Before and after counts:
════

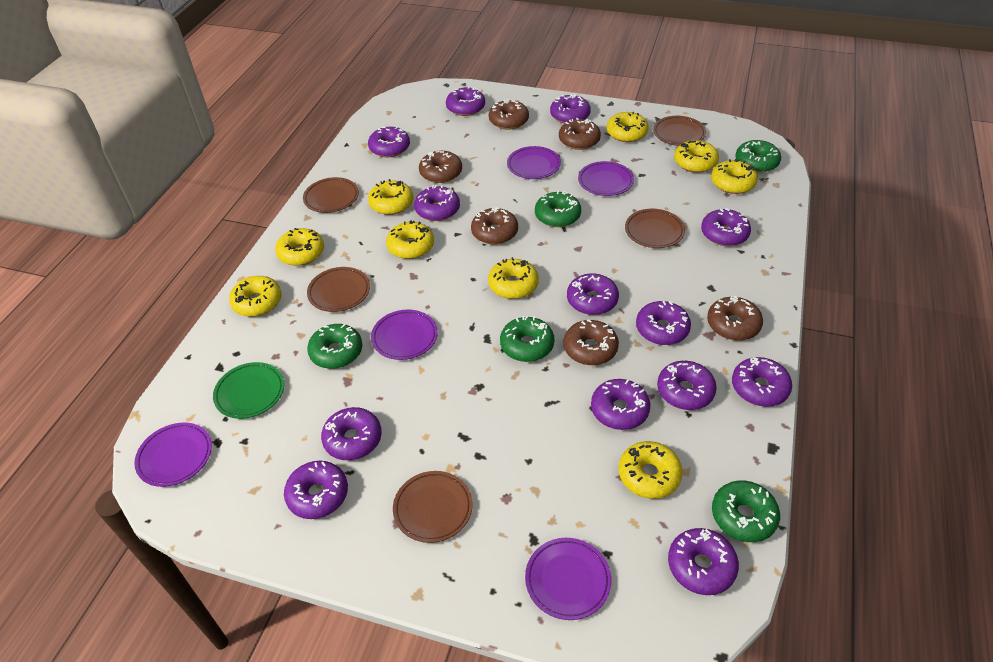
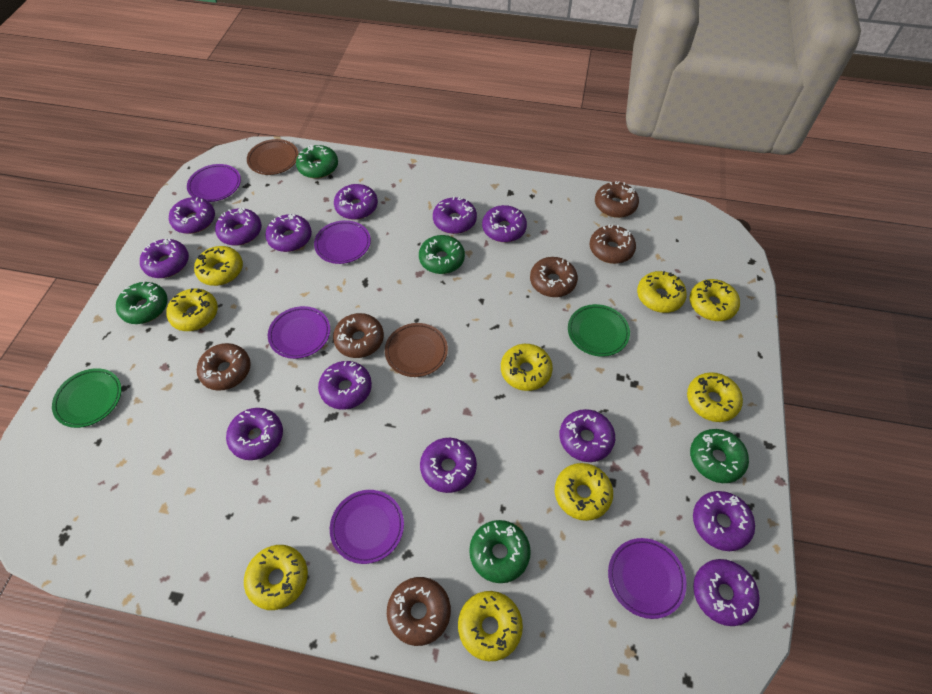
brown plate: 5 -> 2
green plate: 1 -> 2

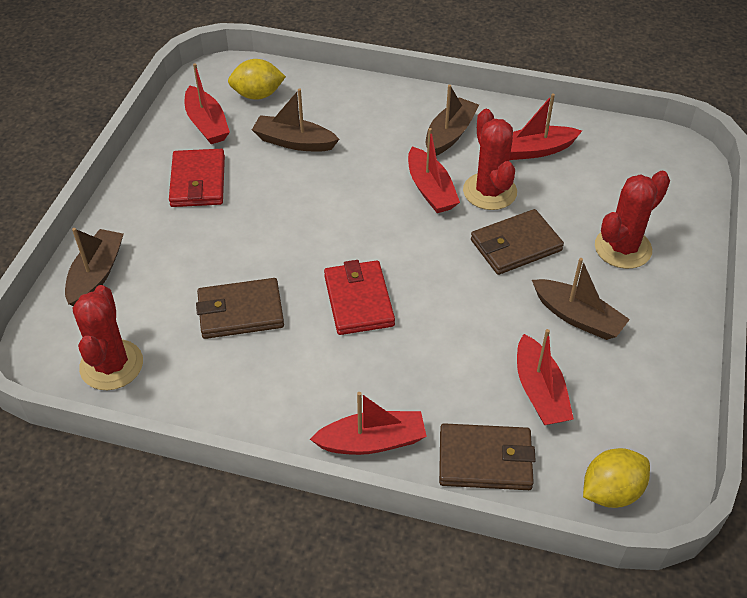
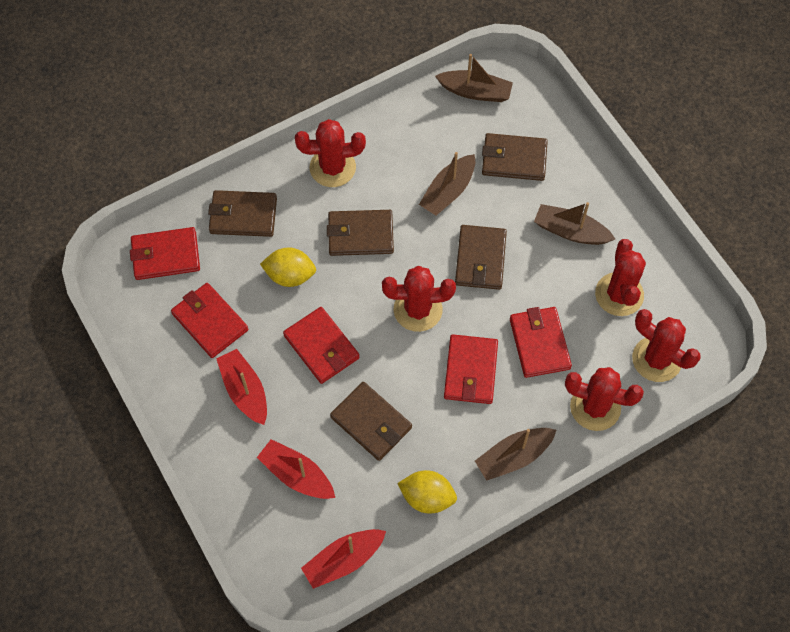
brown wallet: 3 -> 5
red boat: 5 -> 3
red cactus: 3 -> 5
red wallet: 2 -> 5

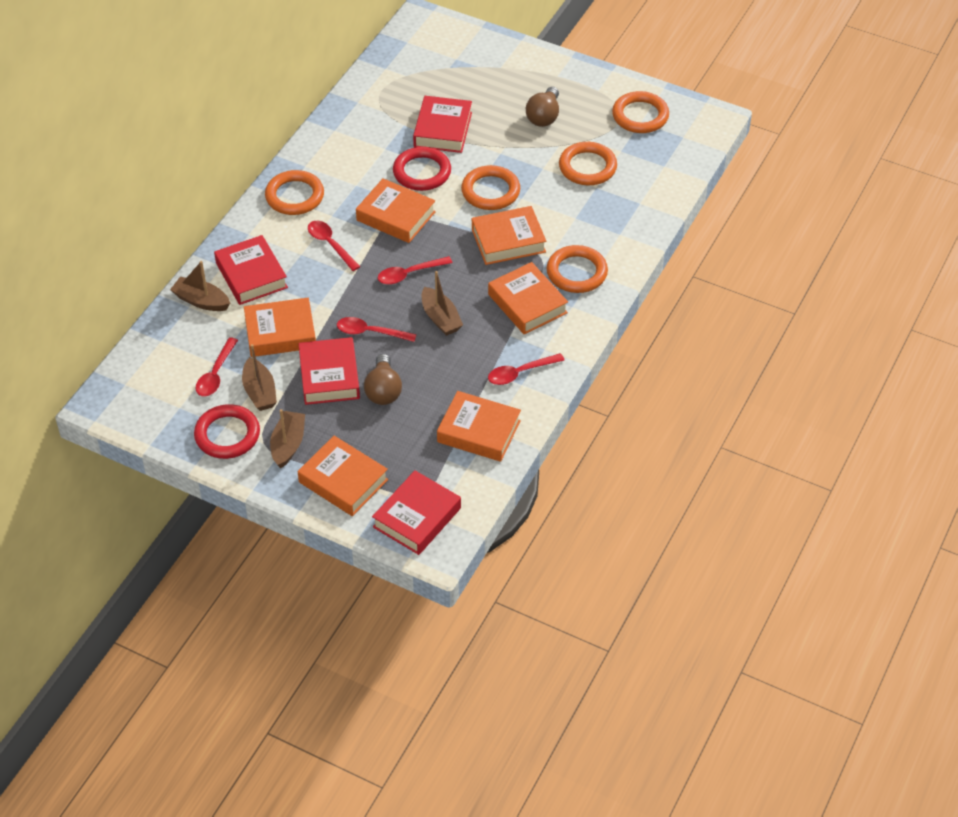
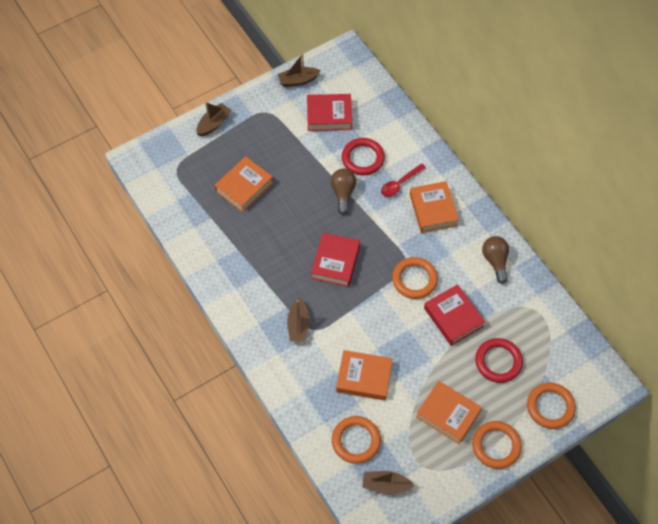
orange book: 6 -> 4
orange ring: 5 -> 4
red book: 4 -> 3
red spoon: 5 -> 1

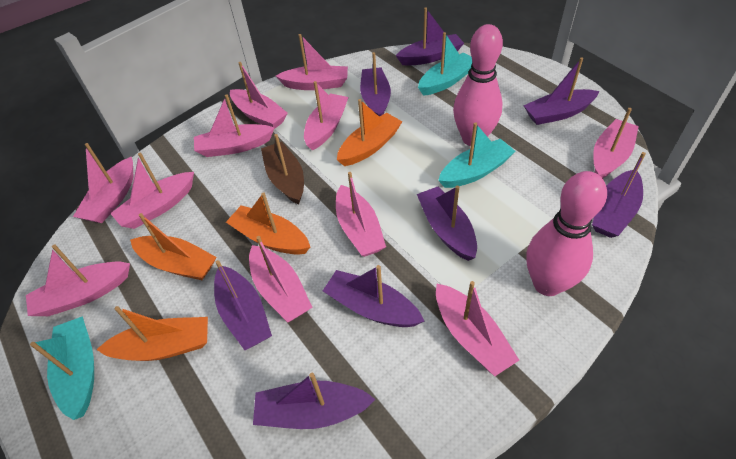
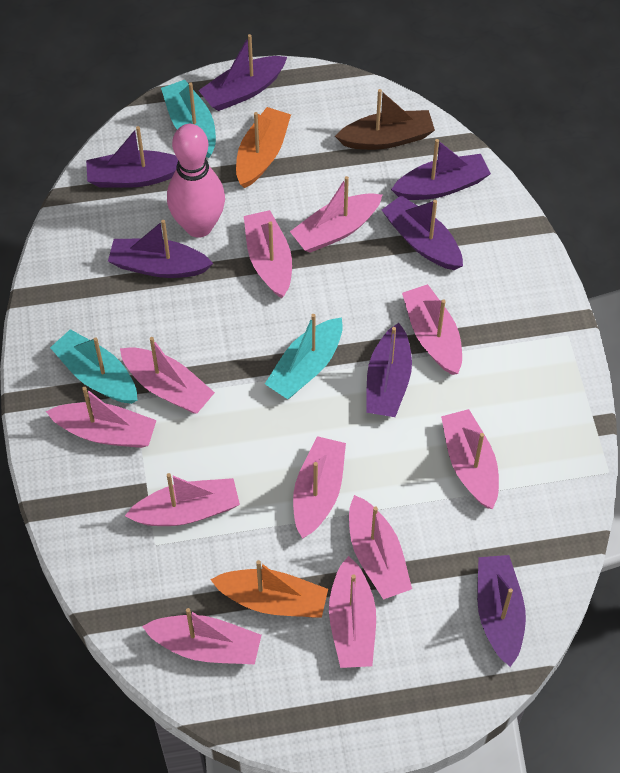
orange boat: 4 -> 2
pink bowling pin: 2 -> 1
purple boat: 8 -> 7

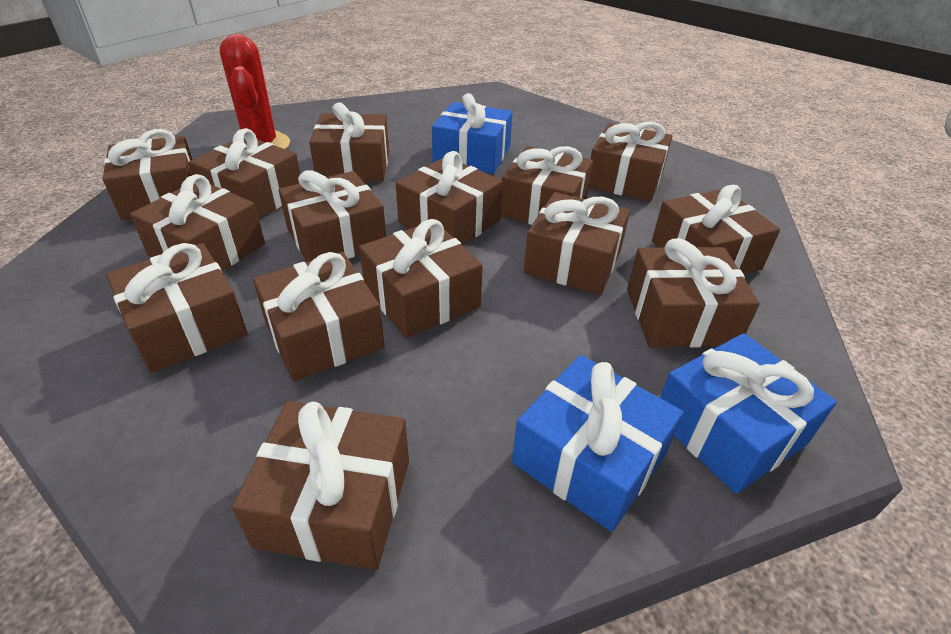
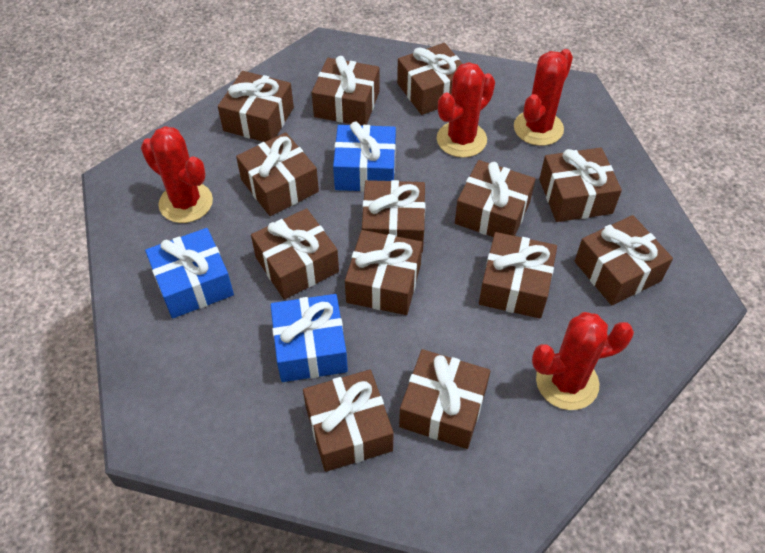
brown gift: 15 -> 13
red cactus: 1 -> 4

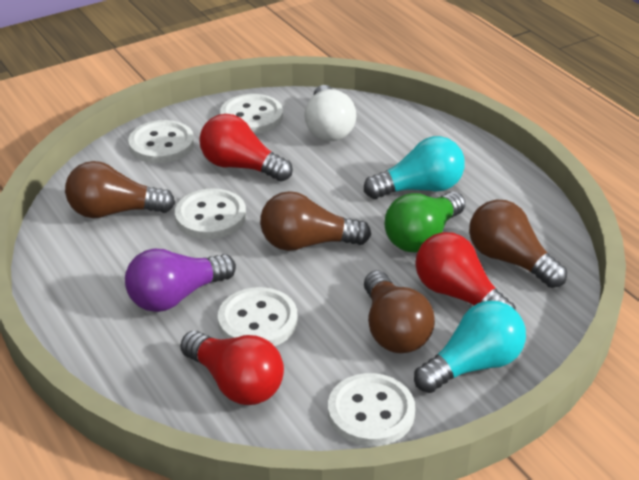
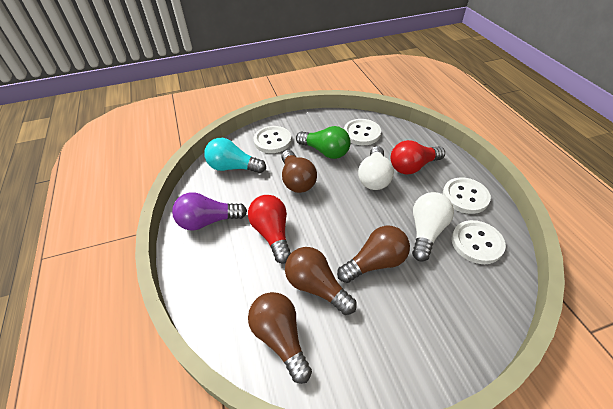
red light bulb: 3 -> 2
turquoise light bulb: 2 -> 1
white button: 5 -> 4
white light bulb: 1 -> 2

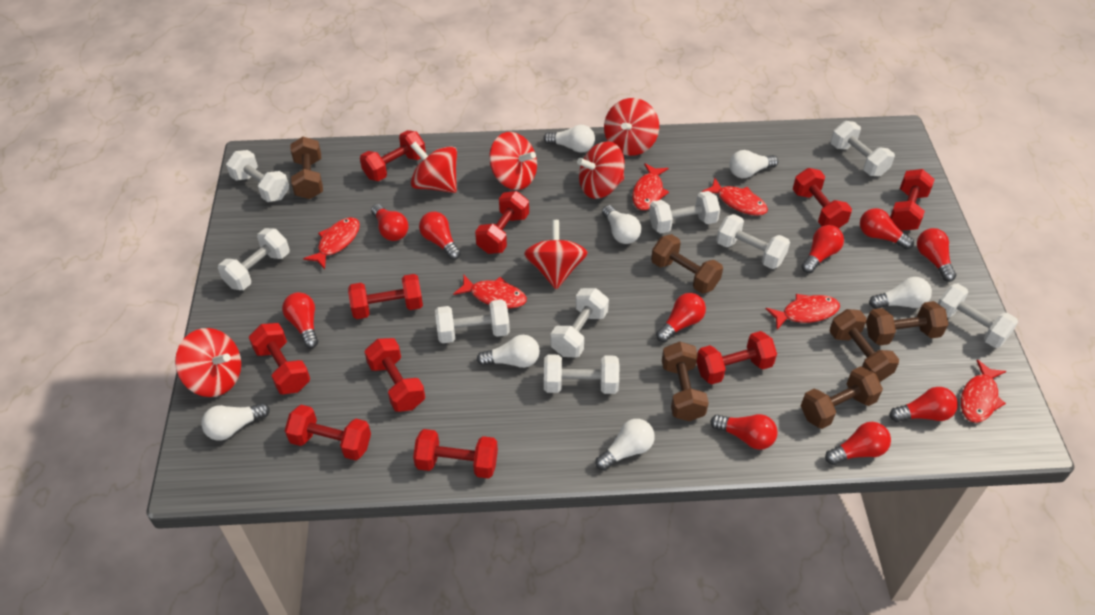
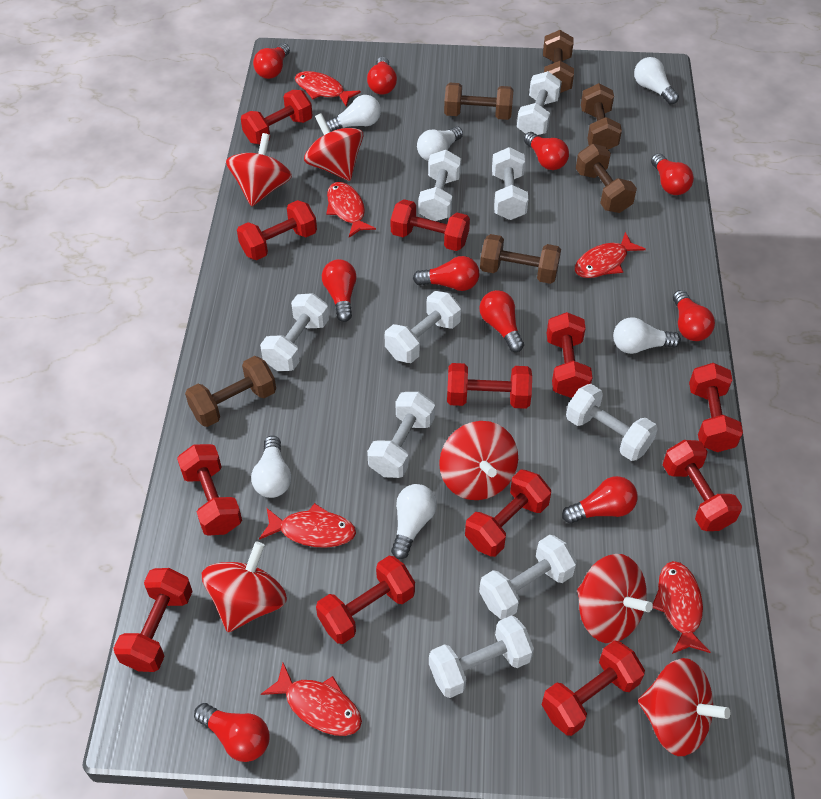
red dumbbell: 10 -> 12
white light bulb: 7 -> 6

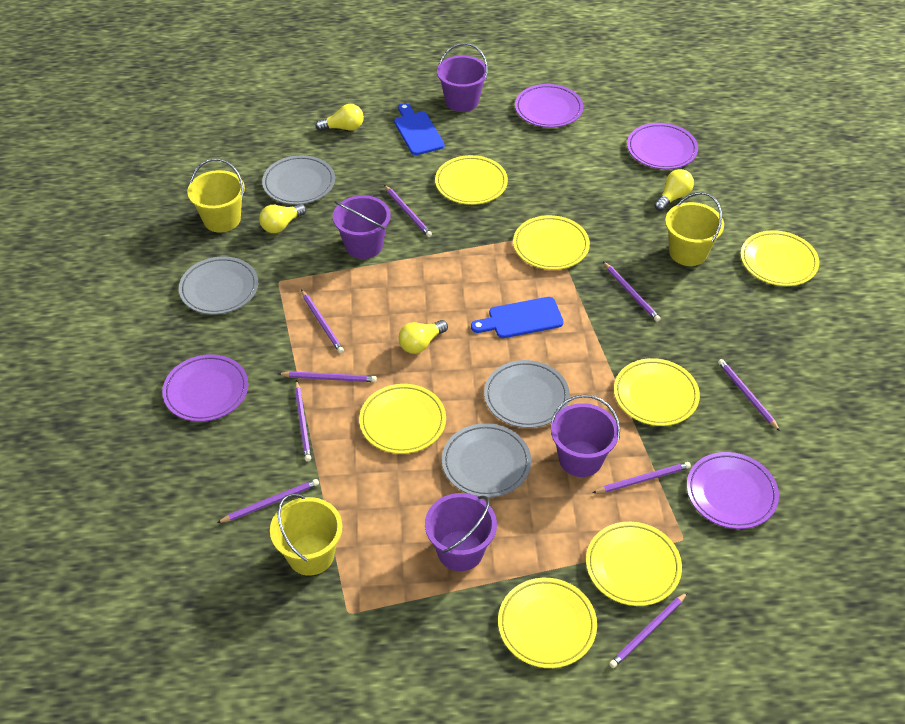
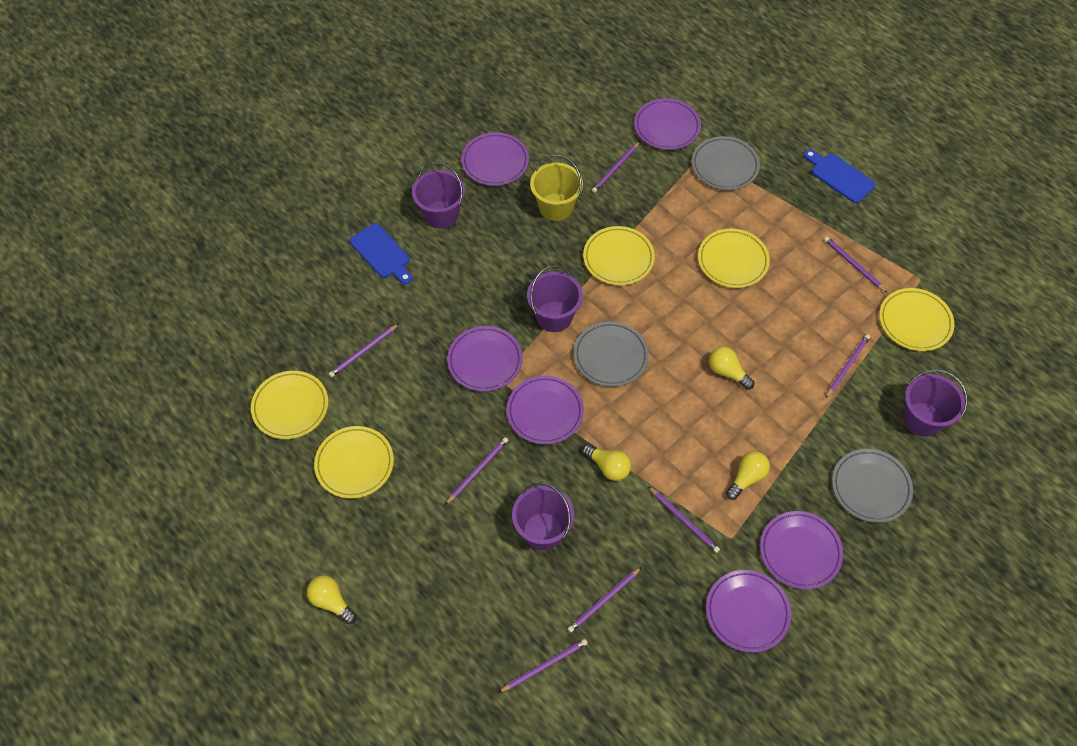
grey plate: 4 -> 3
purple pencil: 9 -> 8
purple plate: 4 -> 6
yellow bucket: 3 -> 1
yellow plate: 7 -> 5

════

What you need to do -> The response should consist of the lines above from the first through the one containing "red cactus: 1 -> 4", transcribed exactly, with every picture left out.

Solution to the problem ->
brown plate: 5 -> 2
green plate: 1 -> 2

brown wallet: 3 -> 5
red boat: 5 -> 3
red cactus: 3 -> 5
red wallet: 2 -> 5

orange book: 6 -> 4
orange ring: 5 -> 4
red book: 4 -> 3
red spoon: 5 -> 1

orange boat: 4 -> 2
pink bowling pin: 2 -> 1
purple boat: 8 -> 7

brown gift: 15 -> 13
red cactus: 1 -> 4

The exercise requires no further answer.